■ **Your assignment**
The response should be exactly the number of lines in the material below that contain the word "plus".

■ **Entries shown**
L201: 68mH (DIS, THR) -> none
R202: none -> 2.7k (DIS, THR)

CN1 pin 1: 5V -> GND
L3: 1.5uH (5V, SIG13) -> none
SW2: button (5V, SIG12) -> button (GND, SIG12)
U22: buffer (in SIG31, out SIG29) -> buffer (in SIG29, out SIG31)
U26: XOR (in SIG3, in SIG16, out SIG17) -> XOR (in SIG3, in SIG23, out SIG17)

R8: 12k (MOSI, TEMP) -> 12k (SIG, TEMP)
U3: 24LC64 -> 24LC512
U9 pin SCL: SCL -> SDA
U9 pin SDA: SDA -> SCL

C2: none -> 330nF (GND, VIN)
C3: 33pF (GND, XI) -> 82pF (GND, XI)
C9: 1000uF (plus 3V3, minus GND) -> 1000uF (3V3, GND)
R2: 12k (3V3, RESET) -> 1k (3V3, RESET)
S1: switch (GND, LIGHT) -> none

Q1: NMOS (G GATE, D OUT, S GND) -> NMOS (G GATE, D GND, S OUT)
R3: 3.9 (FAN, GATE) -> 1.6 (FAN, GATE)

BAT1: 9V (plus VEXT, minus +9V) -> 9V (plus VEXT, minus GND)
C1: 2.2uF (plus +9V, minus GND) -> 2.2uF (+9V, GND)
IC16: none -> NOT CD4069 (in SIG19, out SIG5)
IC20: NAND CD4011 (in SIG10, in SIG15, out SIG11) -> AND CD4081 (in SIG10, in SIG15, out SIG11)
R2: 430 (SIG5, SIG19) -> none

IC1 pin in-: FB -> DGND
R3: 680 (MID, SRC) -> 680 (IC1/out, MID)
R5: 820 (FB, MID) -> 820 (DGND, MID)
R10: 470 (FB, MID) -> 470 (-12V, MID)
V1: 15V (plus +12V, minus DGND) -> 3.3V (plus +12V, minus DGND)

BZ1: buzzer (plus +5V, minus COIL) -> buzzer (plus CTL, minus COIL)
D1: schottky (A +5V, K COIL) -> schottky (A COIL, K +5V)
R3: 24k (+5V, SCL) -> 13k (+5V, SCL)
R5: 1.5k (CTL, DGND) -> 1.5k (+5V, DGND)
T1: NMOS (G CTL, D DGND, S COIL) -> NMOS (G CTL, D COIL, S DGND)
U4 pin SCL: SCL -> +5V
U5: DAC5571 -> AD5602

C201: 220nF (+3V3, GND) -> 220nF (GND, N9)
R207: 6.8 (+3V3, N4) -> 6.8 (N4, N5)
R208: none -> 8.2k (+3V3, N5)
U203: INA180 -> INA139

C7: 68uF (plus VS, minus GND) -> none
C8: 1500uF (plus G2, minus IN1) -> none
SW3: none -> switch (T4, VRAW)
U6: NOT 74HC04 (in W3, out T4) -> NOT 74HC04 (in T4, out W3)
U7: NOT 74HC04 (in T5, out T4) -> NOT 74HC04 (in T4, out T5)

■ **Output**
7